Source records
☆ ☆ ☆ ☆ ☆
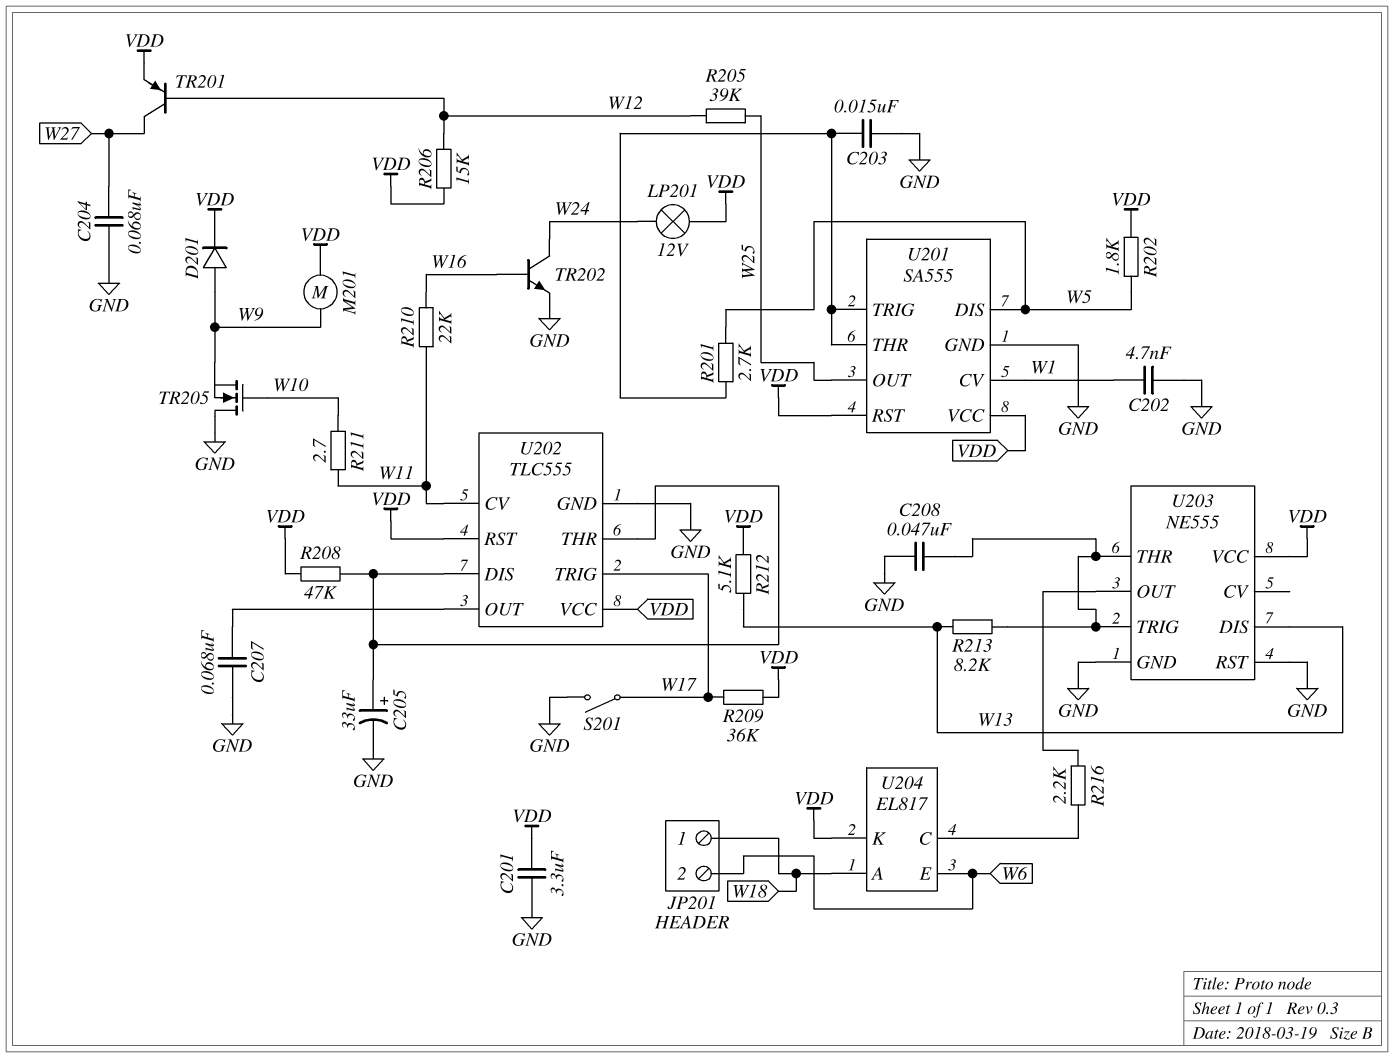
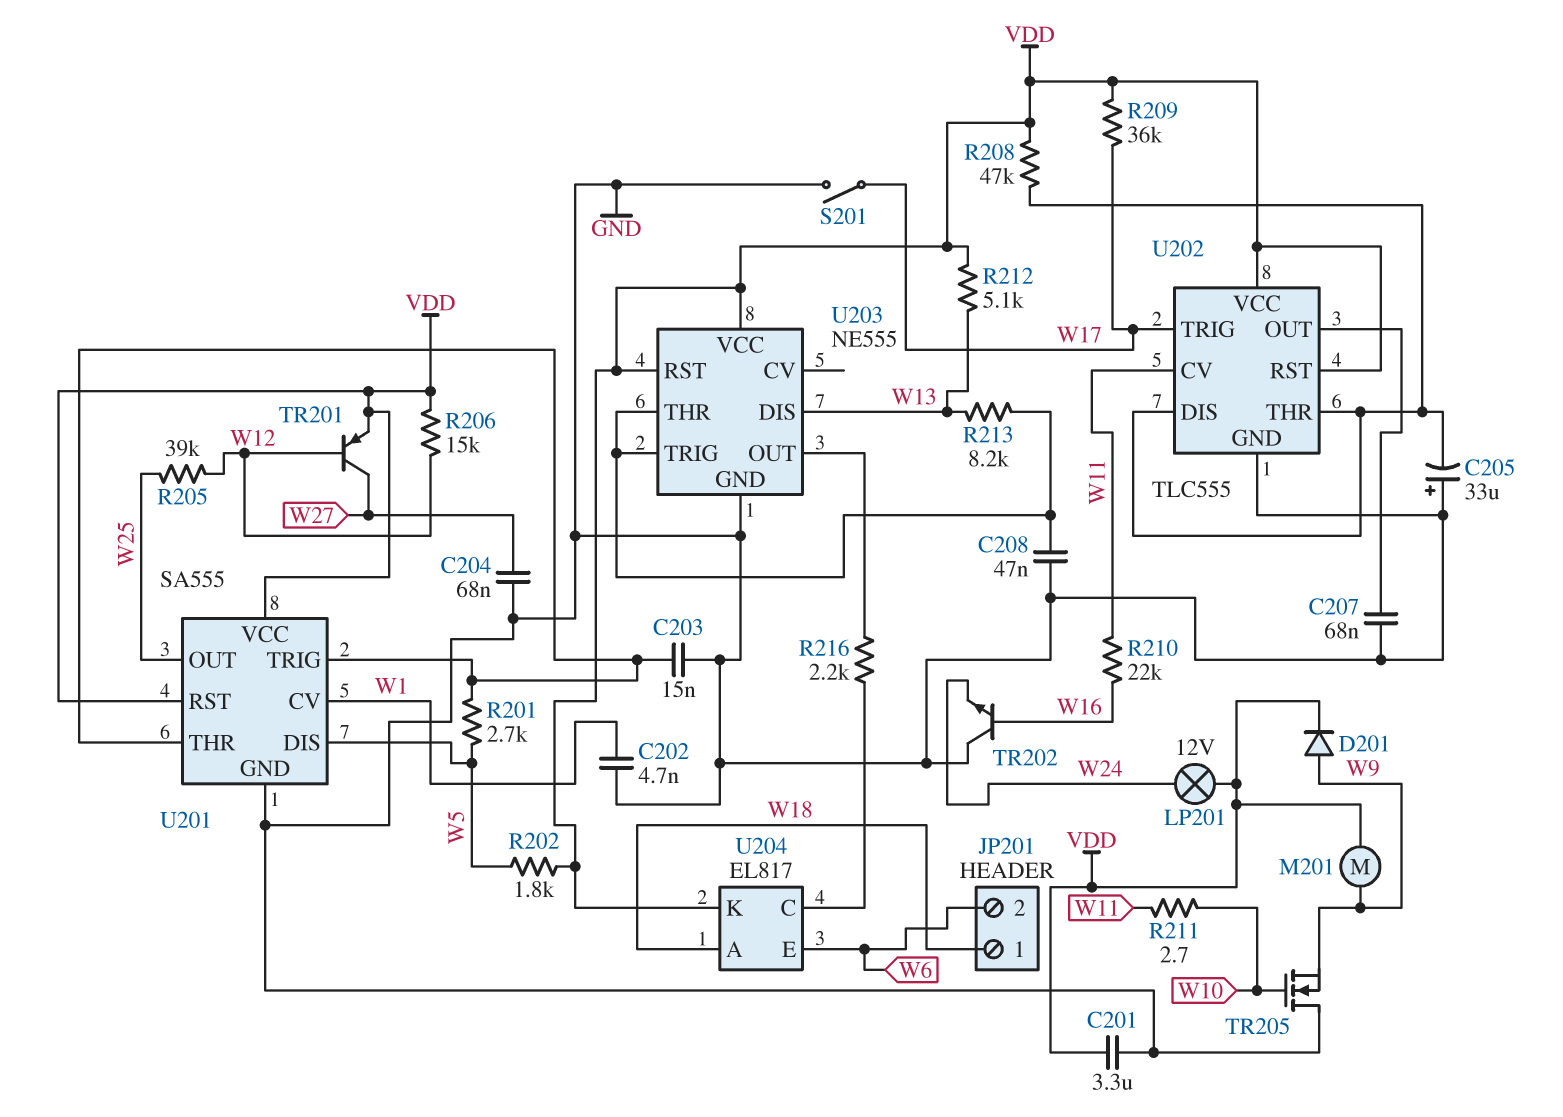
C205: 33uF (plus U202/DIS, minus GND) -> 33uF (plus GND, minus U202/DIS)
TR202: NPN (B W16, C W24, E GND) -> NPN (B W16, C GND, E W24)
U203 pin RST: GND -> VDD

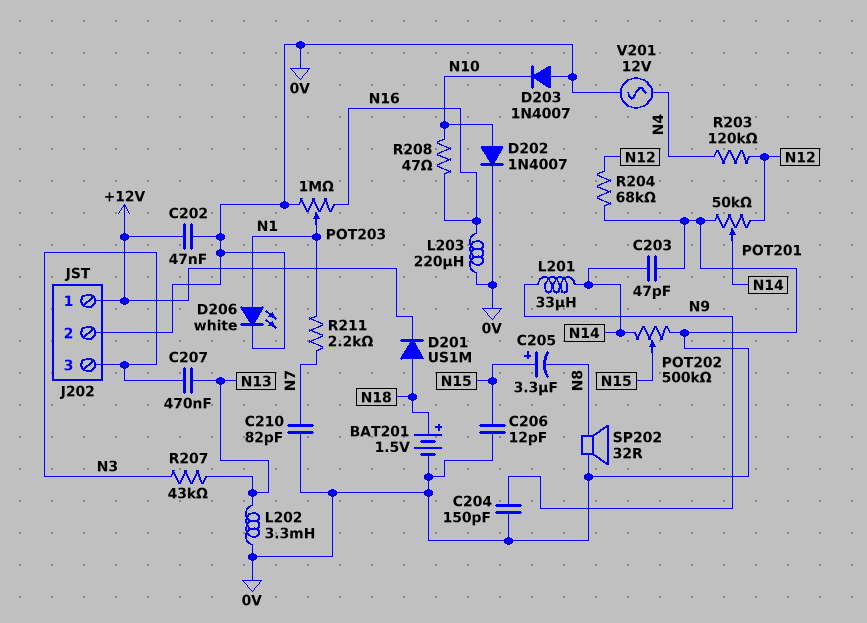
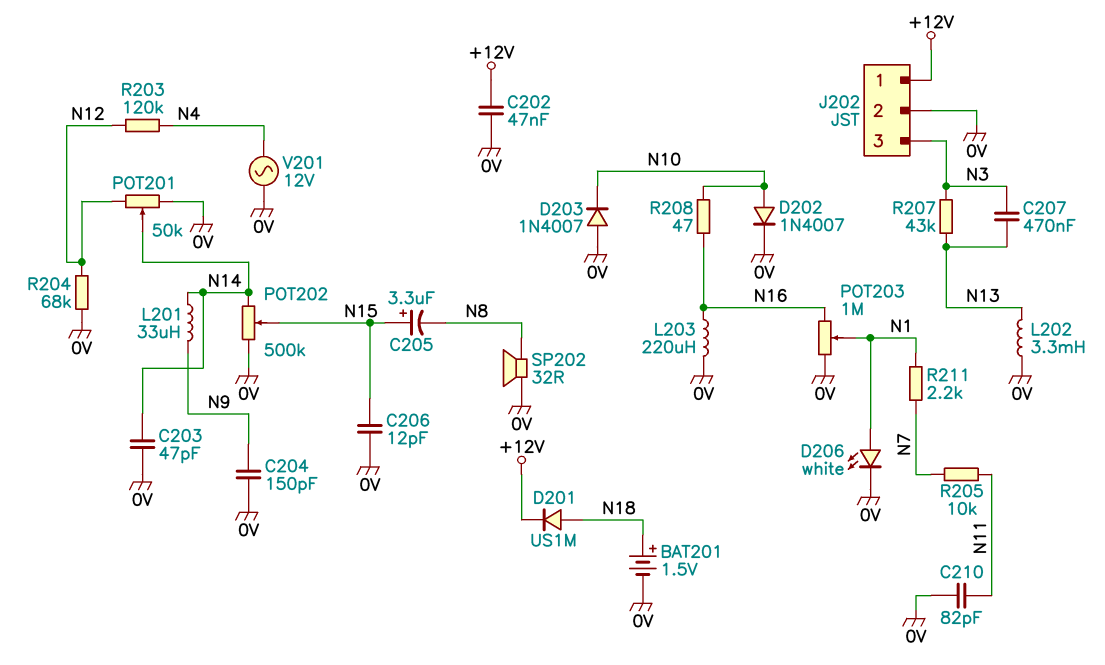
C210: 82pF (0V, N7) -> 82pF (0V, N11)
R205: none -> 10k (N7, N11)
☆ ☆ ☆ ☆ ☆
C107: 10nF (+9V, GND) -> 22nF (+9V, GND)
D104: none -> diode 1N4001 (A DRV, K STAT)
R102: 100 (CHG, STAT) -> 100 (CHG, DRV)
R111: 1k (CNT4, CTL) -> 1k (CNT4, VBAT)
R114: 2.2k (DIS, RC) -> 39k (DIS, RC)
☆ ☆ ☆ ☆ ☆
Transcribe only the lines above that start at the line containing "C205: 33uF (plus" and end at the line containing "R205: none -> 10k (N7, N11)". Omit pictures.

* Completed task:
C205: 33uF (plus U202/DIS, minus GND) -> 33uF (plus GND, minus U202/DIS)
TR202: NPN (B W16, C W24, E GND) -> NPN (B W16, C GND, E W24)
U203 pin RST: GND -> VDD

C210: 82pF (0V, N7) -> 82pF (0V, N11)
R205: none -> 10k (N7, N11)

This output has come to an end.